Instructions to follow:
The result should be an exact copy of the entries below, free of pictures.

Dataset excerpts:
● ● ● ● ●

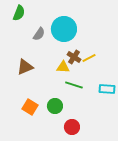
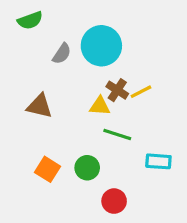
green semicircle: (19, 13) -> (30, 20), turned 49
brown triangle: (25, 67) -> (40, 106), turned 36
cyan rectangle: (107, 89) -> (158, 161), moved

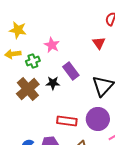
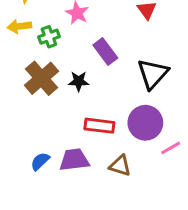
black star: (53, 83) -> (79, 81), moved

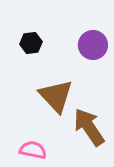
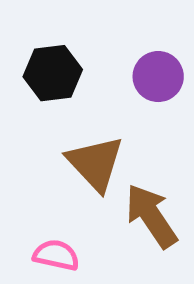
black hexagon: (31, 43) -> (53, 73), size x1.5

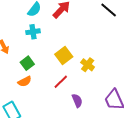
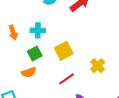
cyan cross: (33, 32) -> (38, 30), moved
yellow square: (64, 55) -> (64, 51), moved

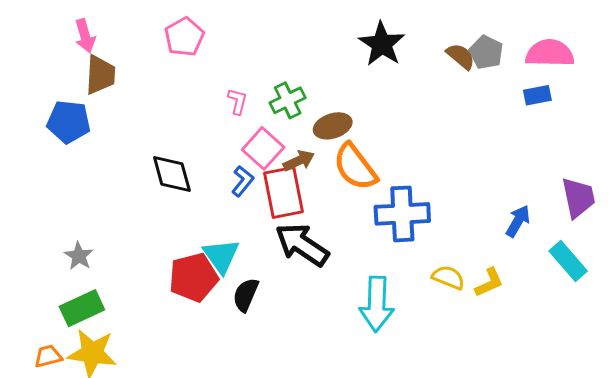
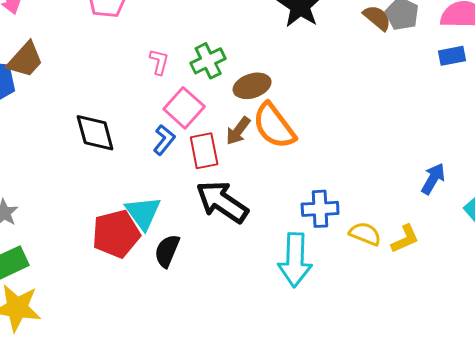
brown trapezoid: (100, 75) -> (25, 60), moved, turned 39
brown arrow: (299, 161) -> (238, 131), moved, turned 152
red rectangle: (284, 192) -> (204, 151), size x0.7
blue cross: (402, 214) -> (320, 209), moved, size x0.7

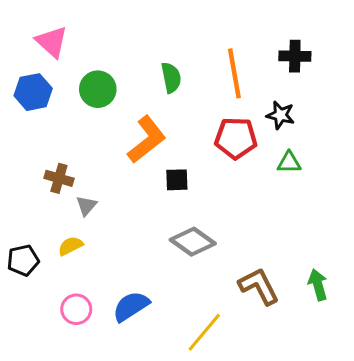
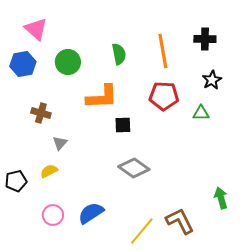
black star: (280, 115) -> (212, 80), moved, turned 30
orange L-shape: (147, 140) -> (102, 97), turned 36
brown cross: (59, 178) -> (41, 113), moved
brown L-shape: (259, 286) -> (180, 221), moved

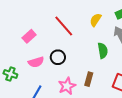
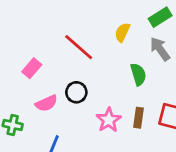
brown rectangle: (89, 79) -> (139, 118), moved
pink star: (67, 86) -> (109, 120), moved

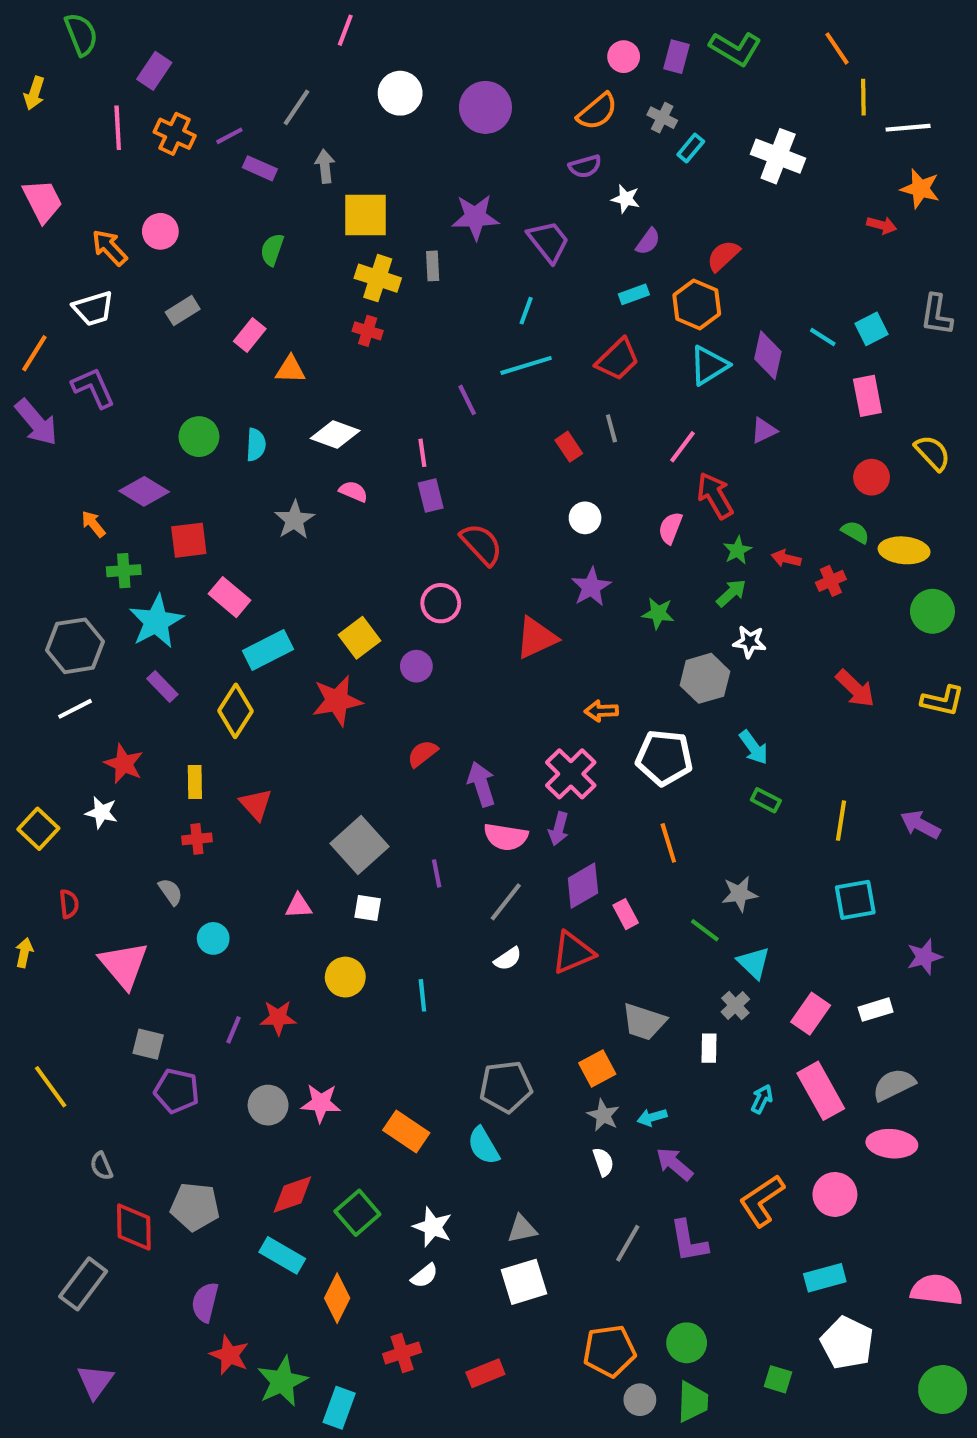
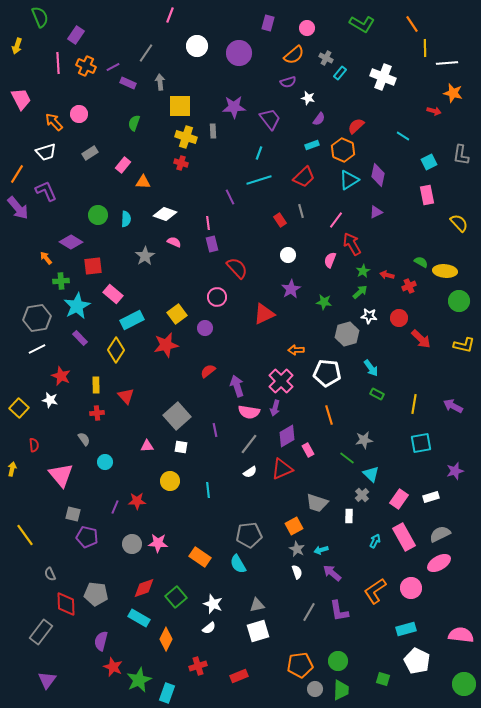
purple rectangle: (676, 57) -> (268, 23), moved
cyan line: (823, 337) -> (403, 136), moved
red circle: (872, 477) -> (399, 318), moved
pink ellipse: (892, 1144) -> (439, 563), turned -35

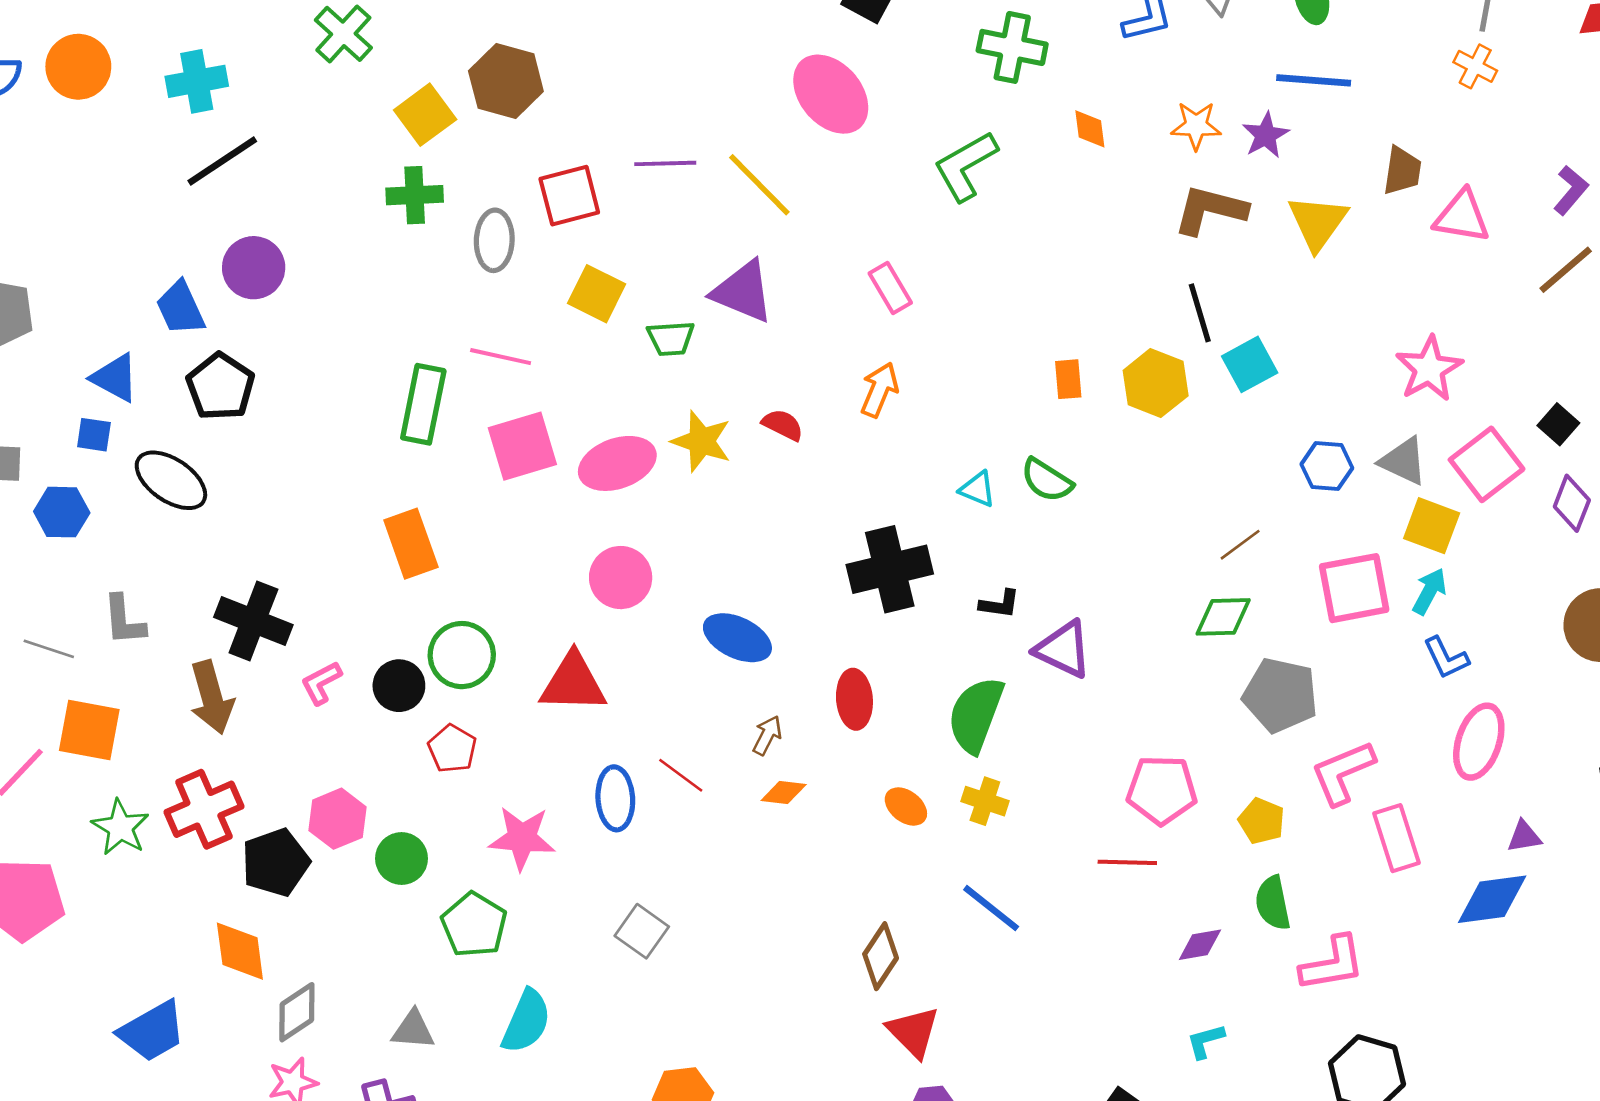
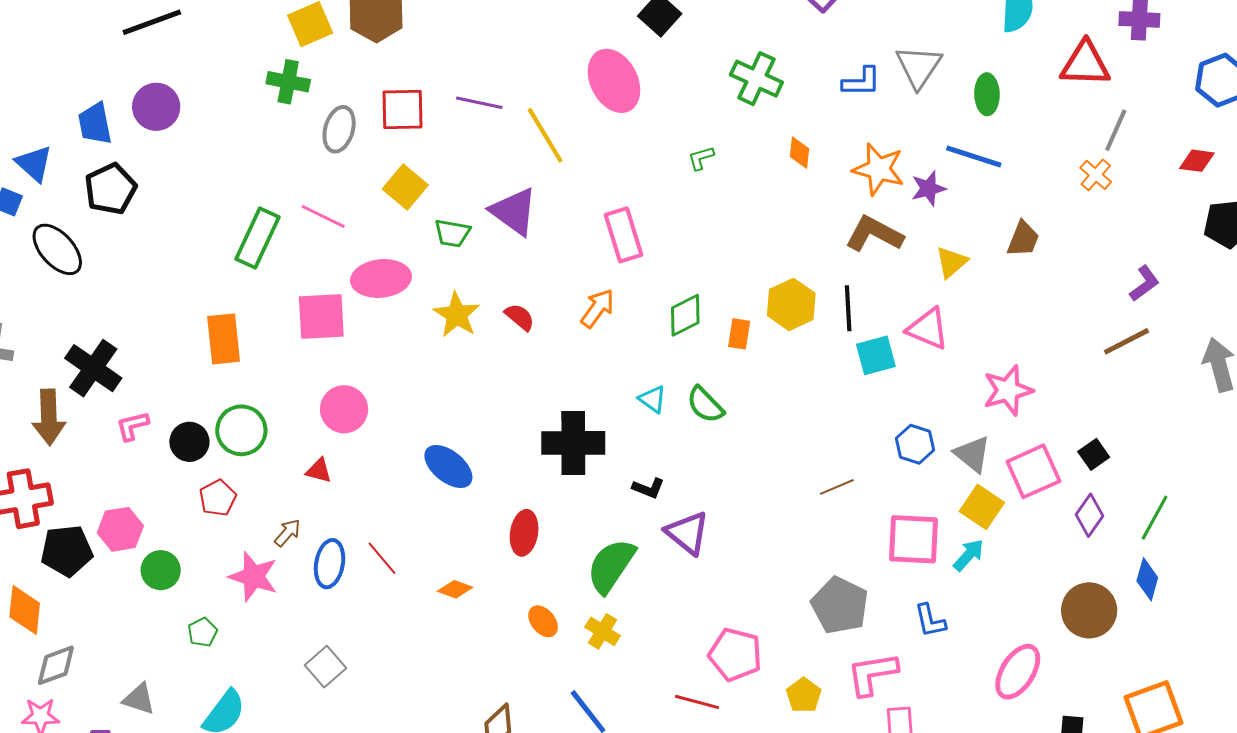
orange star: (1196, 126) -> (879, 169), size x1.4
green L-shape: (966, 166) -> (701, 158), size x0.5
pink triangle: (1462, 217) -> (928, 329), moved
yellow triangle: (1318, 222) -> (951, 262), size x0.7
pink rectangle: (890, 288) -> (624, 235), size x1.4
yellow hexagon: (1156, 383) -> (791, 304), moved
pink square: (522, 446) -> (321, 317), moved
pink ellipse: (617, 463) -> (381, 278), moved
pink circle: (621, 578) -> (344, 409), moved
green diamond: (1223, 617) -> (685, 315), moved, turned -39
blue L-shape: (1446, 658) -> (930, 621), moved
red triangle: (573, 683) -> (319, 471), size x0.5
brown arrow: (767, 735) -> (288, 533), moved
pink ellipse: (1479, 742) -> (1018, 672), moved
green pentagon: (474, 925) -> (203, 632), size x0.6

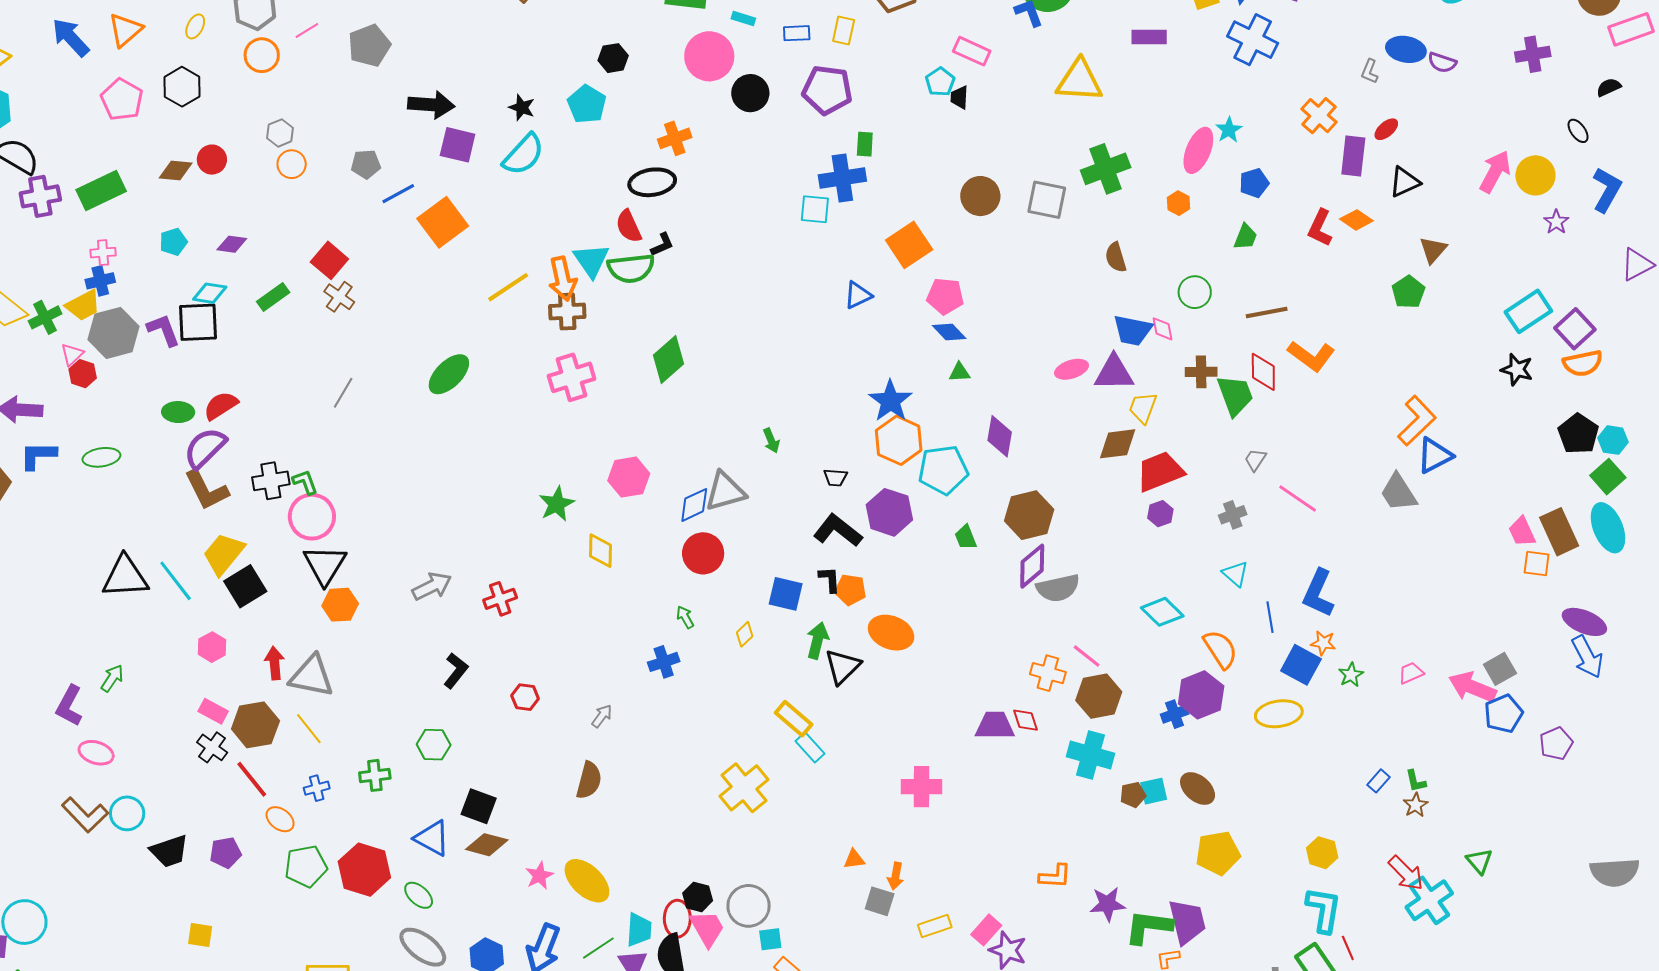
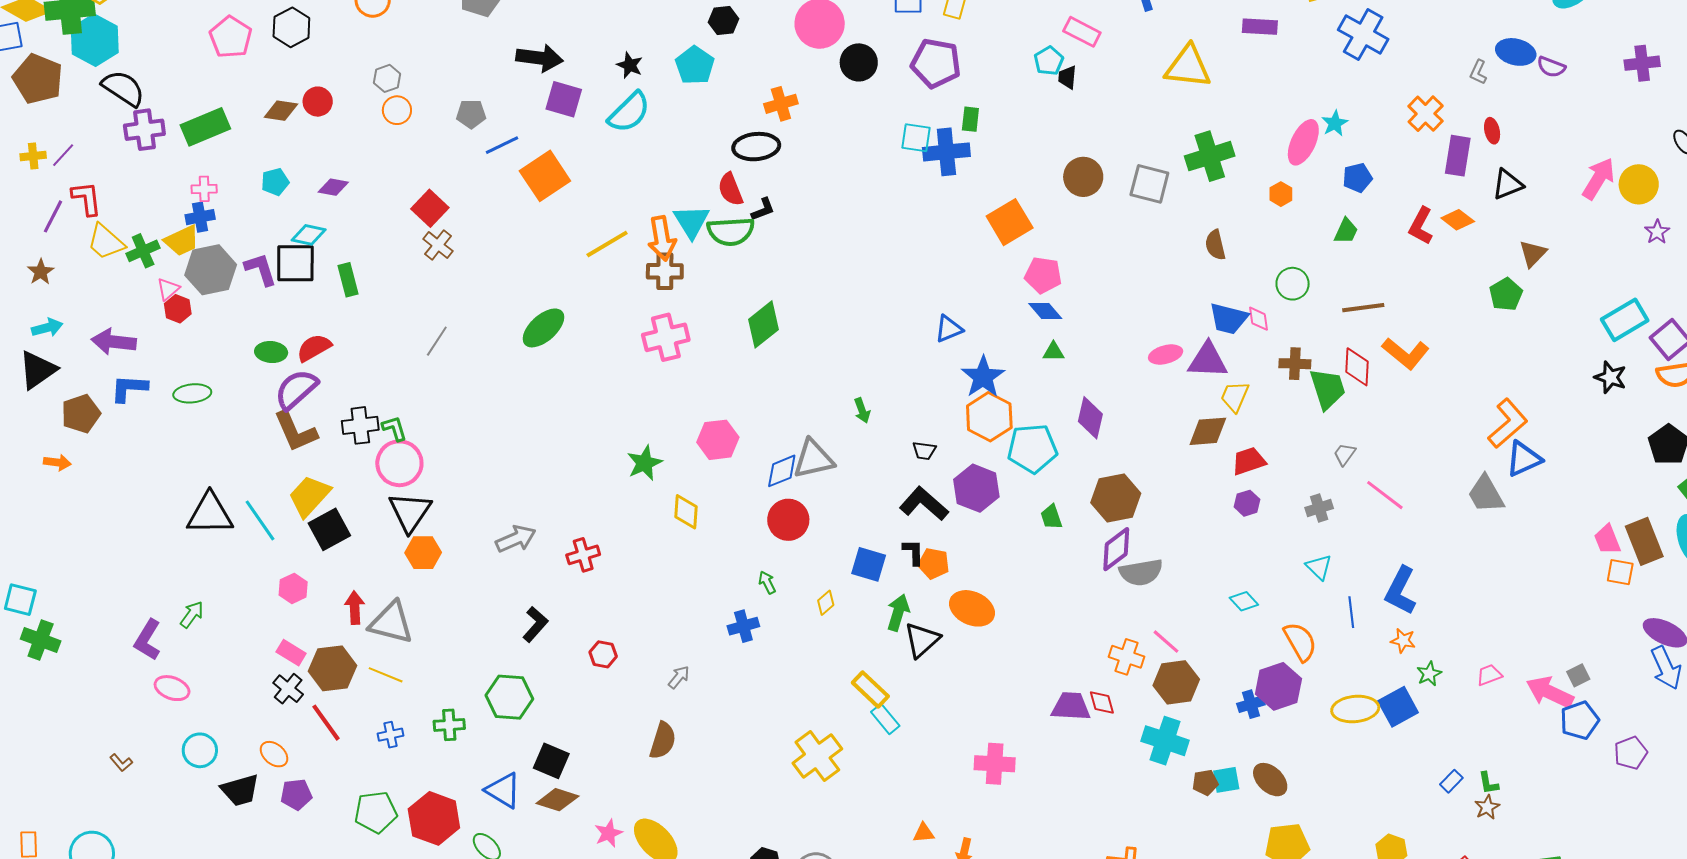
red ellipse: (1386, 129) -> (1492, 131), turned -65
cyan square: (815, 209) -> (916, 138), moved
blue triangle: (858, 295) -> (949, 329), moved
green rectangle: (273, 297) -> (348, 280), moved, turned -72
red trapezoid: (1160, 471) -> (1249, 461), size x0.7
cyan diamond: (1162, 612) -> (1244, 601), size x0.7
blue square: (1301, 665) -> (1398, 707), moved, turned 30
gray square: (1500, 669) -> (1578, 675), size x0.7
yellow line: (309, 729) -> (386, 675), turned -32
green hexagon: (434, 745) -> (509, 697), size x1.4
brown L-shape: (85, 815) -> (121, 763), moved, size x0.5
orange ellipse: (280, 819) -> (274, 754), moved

● ● ● ● ●

Result below:
green semicircle: (19, 13) -> (30, 20), turned 49
brown triangle: (25, 67) -> (40, 106), turned 36
cyan rectangle: (107, 89) -> (158, 161), moved

black star: (53, 83) -> (79, 81), moved

black hexagon: (31, 43) -> (53, 73), size x1.5

cyan cross: (33, 32) -> (38, 30), moved
yellow square: (64, 55) -> (64, 51), moved

brown trapezoid: (100, 75) -> (25, 60), moved, turned 39
brown arrow: (299, 161) -> (238, 131), moved, turned 152
red rectangle: (284, 192) -> (204, 151), size x0.7
blue cross: (402, 214) -> (320, 209), moved, size x0.7

black star: (280, 115) -> (212, 80), moved, turned 30
orange L-shape: (147, 140) -> (102, 97), turned 36
brown cross: (59, 178) -> (41, 113), moved
brown L-shape: (259, 286) -> (180, 221), moved

brown rectangle: (89, 79) -> (139, 118), moved
pink star: (67, 86) -> (109, 120), moved

purple rectangle: (676, 57) -> (268, 23), moved
cyan line: (823, 337) -> (403, 136), moved
red circle: (872, 477) -> (399, 318), moved
pink ellipse: (892, 1144) -> (439, 563), turned -35

orange star: (1196, 126) -> (879, 169), size x1.4
green L-shape: (966, 166) -> (701, 158), size x0.5
pink triangle: (1462, 217) -> (928, 329), moved
yellow triangle: (1318, 222) -> (951, 262), size x0.7
pink rectangle: (890, 288) -> (624, 235), size x1.4
yellow hexagon: (1156, 383) -> (791, 304), moved
pink square: (522, 446) -> (321, 317), moved
pink ellipse: (617, 463) -> (381, 278), moved
pink circle: (621, 578) -> (344, 409), moved
green diamond: (1223, 617) -> (685, 315), moved, turned -39
blue L-shape: (1446, 658) -> (930, 621), moved
red triangle: (573, 683) -> (319, 471), size x0.5
brown arrow: (767, 735) -> (288, 533), moved
pink ellipse: (1479, 742) -> (1018, 672), moved
green pentagon: (474, 925) -> (203, 632), size x0.6

red ellipse: (1386, 129) -> (1492, 131), turned -65
cyan square: (815, 209) -> (916, 138), moved
blue triangle: (858, 295) -> (949, 329), moved
green rectangle: (273, 297) -> (348, 280), moved, turned -72
red trapezoid: (1160, 471) -> (1249, 461), size x0.7
cyan diamond: (1162, 612) -> (1244, 601), size x0.7
blue square: (1301, 665) -> (1398, 707), moved, turned 30
gray square: (1500, 669) -> (1578, 675), size x0.7
yellow line: (309, 729) -> (386, 675), turned -32
green hexagon: (434, 745) -> (509, 697), size x1.4
brown L-shape: (85, 815) -> (121, 763), moved, size x0.5
orange ellipse: (280, 819) -> (274, 754), moved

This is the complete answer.